++++ Information supplied ++++

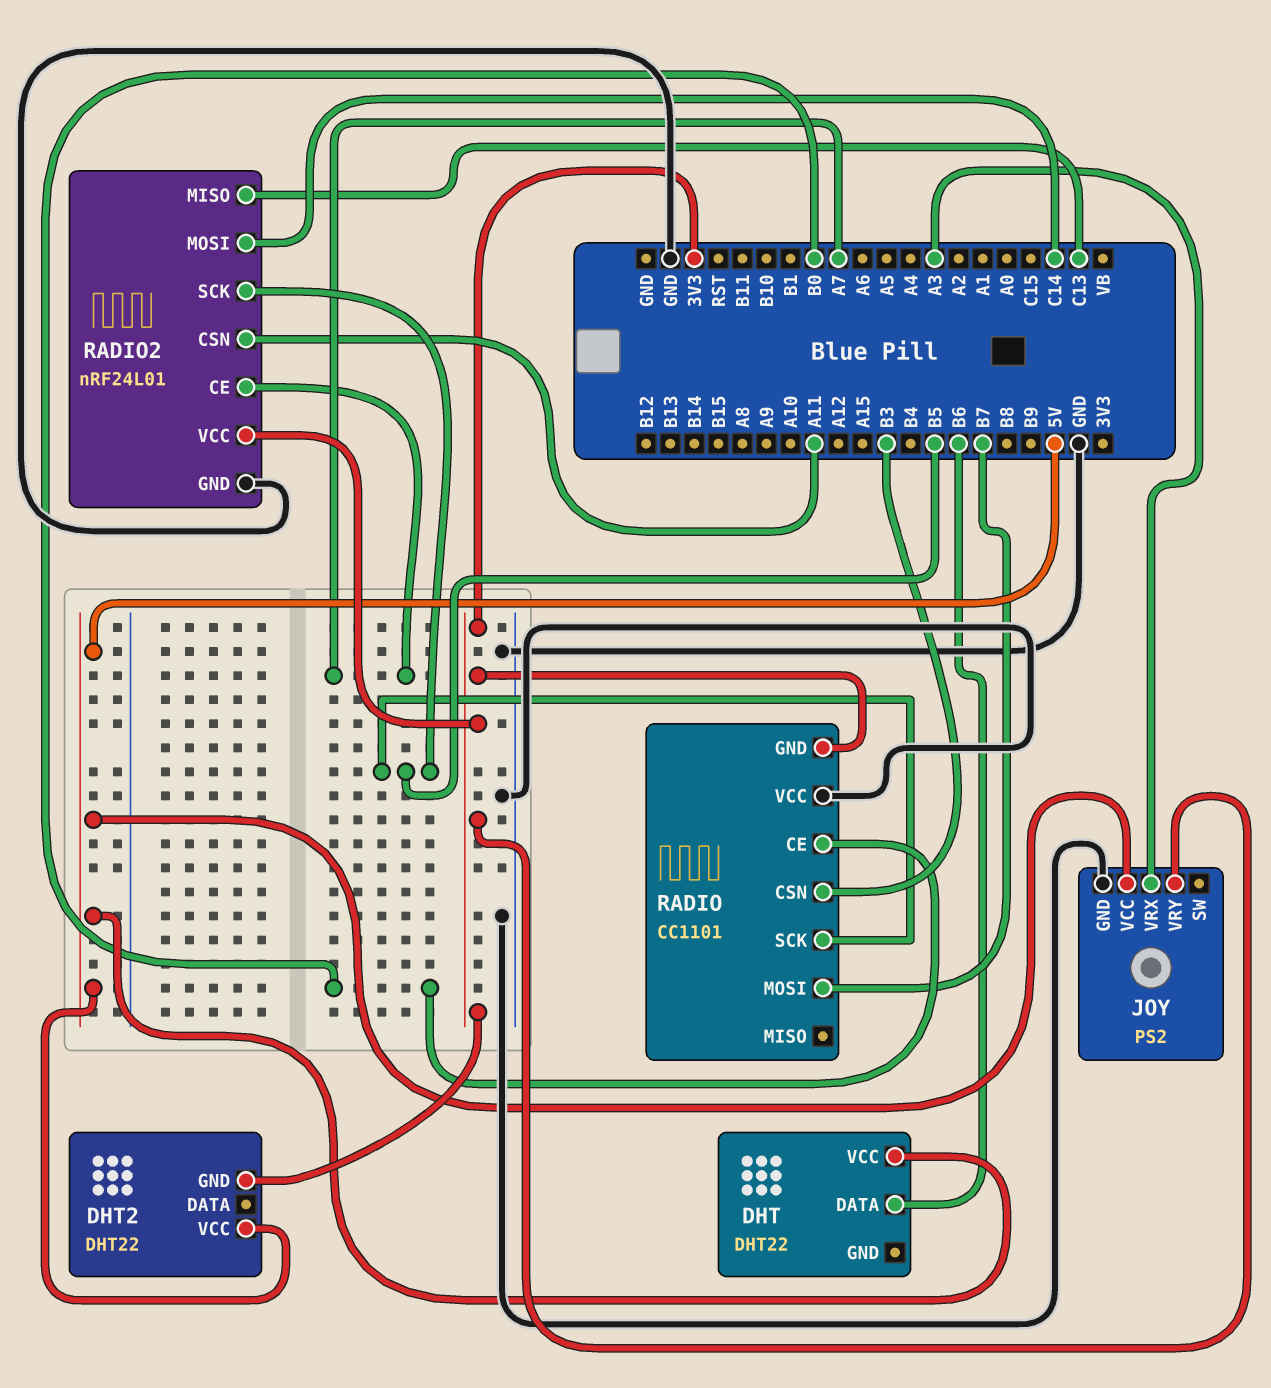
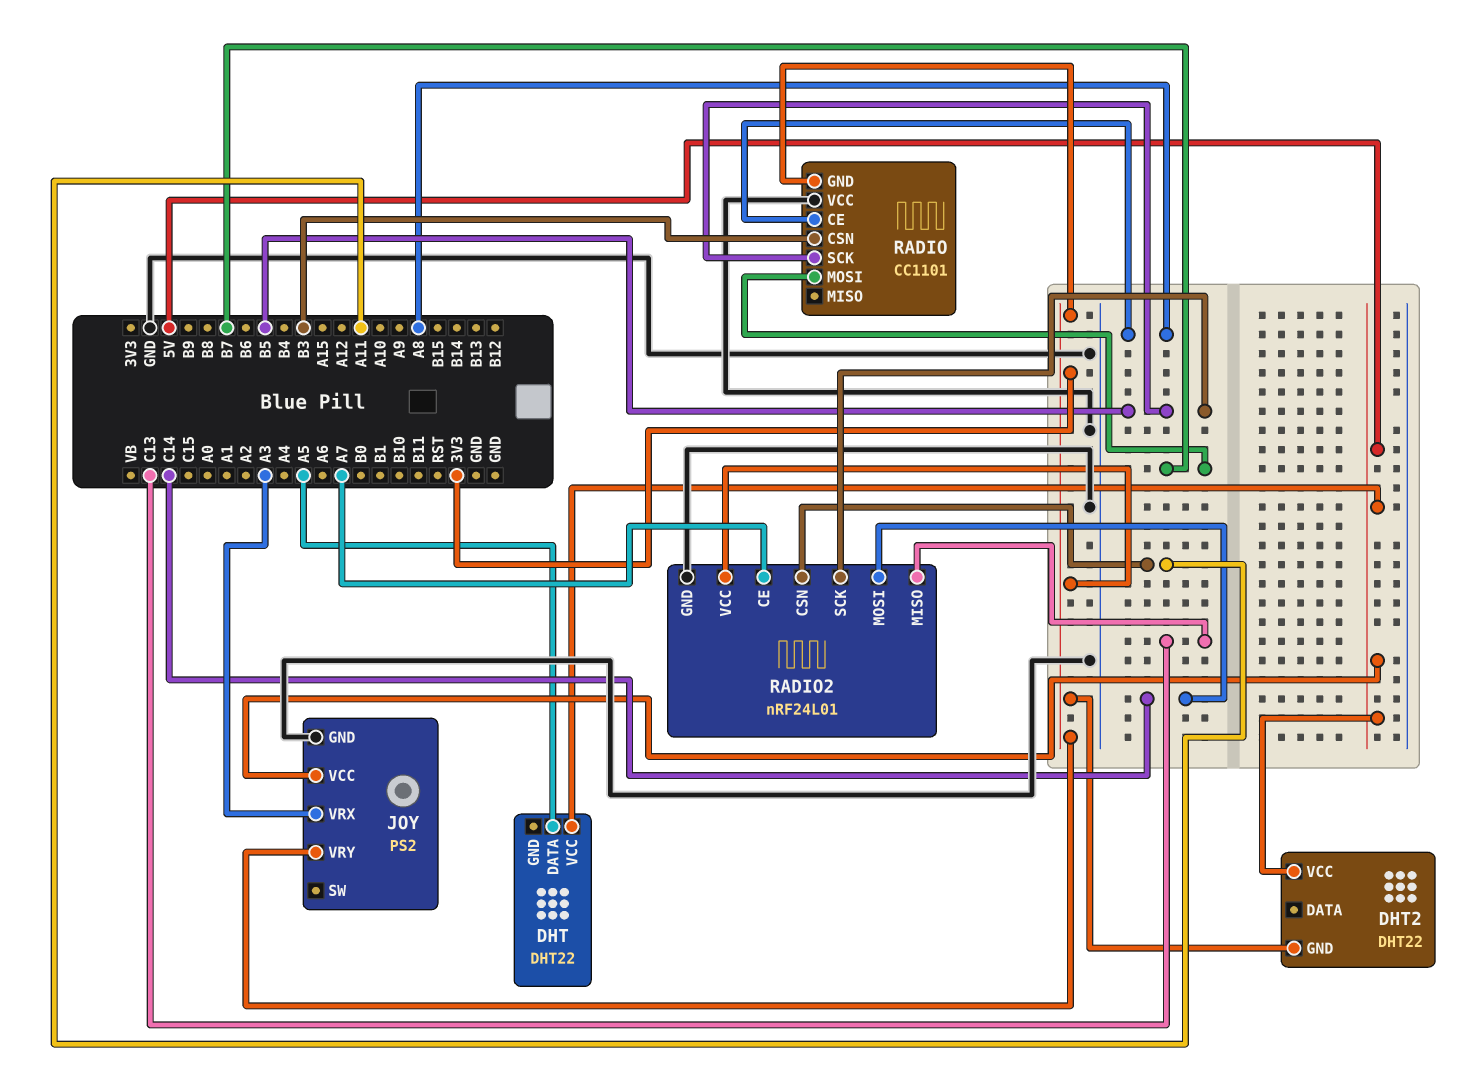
DHT pin DATA: B6 -> A5
RADIO pin CE: B0 -> A8

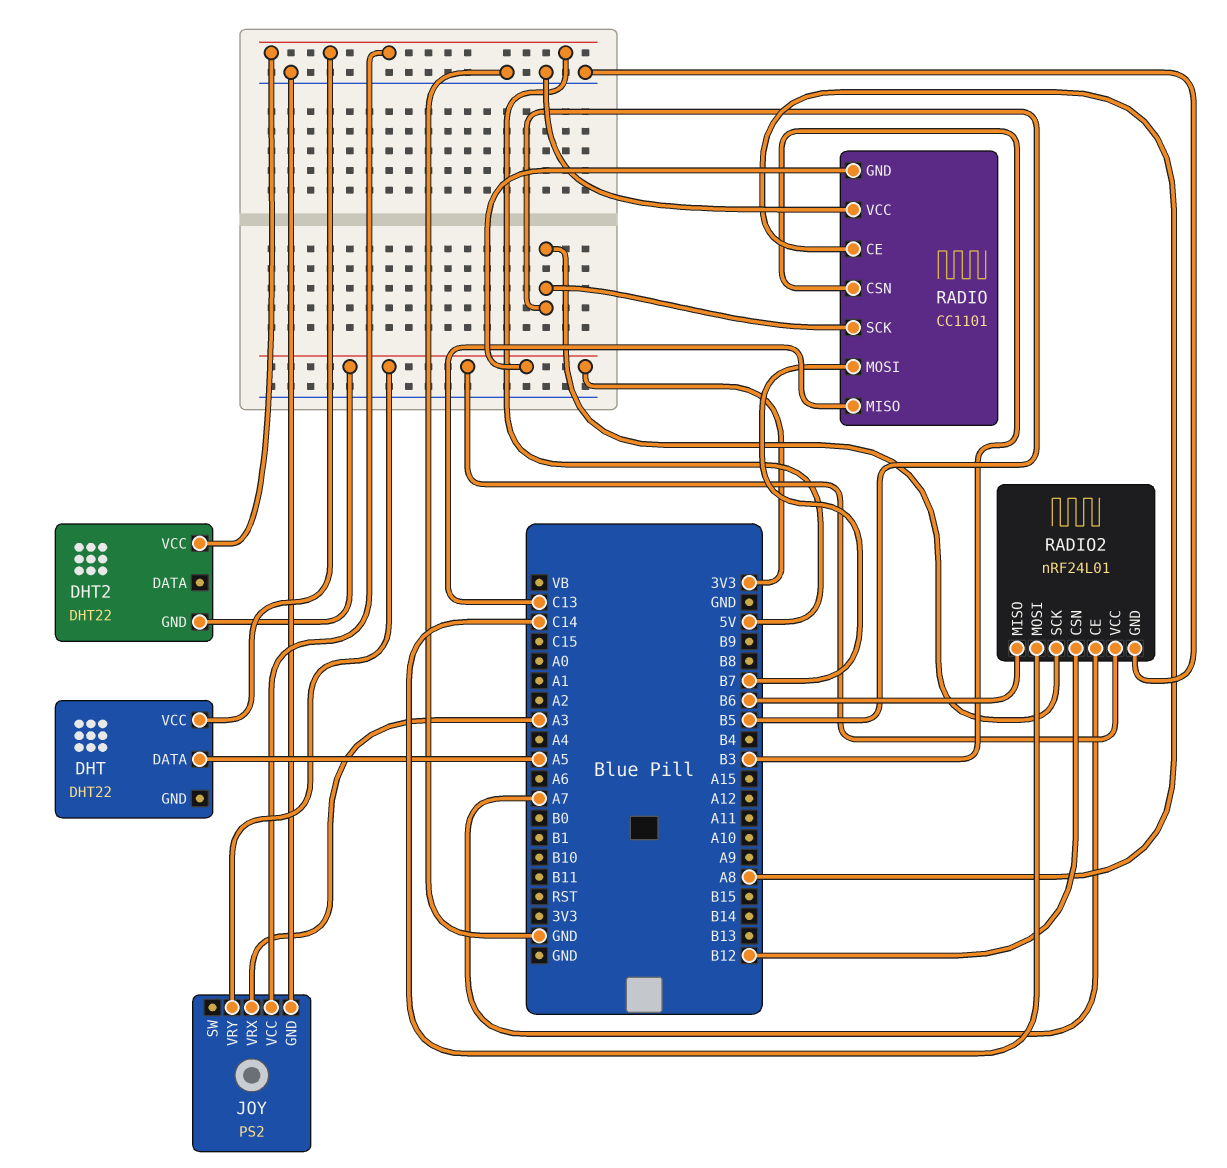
RADIO pin MISO: none -> C13
RADIO2 pin CSN: A11 -> B12
RADIO2 pin MISO: C13 -> B6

++++

**Aim of the exercise:** From the entries above, copy each line that holds "MISO".

**Response below:**
RADIO pin MISO: none -> C13
RADIO2 pin MISO: C13 -> B6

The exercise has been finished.